- _Work required_
Check the lines of the listing below for the word "round", and state only how many have it.

=======

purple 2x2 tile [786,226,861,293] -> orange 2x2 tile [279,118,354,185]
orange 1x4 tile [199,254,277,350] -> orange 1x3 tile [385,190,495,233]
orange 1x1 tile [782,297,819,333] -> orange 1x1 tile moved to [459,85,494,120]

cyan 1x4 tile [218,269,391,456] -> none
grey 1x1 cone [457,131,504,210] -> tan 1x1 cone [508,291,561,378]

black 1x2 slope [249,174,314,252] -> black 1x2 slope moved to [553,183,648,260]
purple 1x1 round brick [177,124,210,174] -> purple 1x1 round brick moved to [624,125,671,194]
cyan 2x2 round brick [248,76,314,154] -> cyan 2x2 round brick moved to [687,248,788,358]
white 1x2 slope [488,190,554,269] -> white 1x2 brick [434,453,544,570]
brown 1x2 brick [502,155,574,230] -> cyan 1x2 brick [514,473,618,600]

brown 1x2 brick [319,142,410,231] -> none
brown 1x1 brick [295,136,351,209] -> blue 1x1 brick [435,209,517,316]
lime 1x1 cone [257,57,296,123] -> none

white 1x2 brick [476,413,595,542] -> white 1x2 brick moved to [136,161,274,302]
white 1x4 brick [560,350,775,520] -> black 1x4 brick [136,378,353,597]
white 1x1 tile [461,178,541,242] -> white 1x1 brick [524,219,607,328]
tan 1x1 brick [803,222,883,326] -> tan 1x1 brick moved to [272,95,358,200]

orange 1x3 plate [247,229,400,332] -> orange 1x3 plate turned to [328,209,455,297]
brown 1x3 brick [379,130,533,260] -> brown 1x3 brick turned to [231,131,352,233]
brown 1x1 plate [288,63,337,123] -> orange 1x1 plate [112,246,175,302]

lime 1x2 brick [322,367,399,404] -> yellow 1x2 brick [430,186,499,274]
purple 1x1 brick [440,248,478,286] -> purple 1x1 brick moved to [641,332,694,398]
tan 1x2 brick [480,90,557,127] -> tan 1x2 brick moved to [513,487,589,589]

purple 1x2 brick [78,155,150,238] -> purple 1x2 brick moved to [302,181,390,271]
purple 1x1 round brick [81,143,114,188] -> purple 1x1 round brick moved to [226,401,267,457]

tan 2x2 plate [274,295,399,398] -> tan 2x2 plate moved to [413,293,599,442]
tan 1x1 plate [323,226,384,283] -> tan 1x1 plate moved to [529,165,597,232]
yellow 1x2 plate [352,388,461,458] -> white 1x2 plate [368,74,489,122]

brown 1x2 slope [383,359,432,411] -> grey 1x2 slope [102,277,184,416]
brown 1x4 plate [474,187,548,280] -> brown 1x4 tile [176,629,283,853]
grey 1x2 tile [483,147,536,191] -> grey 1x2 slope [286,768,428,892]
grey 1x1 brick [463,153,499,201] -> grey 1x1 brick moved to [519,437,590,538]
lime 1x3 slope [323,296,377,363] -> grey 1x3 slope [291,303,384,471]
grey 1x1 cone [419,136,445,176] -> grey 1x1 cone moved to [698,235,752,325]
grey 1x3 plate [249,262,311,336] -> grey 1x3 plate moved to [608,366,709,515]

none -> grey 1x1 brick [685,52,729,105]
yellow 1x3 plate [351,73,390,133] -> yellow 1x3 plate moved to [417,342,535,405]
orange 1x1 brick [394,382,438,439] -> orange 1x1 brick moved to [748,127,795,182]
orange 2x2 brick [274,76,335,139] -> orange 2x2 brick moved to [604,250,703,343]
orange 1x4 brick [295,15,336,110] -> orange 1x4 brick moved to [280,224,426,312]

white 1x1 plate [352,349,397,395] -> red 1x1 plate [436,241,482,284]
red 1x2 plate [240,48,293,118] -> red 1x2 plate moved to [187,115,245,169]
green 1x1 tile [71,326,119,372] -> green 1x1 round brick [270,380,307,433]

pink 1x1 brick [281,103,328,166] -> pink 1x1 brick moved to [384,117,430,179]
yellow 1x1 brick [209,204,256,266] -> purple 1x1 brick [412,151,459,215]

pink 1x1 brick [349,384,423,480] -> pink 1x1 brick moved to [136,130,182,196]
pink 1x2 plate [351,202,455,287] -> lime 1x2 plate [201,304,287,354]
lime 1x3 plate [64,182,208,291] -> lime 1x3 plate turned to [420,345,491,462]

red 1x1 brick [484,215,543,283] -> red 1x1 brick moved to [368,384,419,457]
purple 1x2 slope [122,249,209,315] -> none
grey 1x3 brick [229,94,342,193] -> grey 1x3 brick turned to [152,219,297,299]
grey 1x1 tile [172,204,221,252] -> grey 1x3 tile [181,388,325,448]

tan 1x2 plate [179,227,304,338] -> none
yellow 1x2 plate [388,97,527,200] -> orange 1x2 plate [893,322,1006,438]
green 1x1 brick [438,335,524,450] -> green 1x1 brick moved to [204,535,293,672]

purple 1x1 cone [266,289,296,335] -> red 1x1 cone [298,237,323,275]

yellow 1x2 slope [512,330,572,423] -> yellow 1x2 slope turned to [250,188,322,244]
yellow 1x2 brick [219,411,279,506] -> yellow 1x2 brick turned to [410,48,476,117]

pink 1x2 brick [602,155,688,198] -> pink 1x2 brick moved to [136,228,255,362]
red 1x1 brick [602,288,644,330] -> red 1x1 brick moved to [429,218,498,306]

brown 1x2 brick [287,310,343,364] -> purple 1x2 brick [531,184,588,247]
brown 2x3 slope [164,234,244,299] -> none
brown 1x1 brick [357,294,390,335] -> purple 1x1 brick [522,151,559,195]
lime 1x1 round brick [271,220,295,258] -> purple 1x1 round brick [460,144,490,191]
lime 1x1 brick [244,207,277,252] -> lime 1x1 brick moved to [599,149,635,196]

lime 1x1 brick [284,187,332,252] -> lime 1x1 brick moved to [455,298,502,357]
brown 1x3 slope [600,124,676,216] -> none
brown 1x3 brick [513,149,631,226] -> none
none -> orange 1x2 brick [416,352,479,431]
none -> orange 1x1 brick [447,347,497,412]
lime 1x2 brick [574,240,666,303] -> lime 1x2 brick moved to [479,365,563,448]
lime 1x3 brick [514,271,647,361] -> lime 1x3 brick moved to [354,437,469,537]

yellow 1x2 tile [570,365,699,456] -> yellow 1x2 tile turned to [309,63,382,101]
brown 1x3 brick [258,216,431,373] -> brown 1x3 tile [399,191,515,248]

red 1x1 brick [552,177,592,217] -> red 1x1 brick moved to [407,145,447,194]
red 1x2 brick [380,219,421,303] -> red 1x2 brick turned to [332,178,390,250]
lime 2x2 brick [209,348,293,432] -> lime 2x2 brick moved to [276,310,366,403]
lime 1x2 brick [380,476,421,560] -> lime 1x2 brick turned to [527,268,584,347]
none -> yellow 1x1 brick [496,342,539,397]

=======

- _Solution below_
5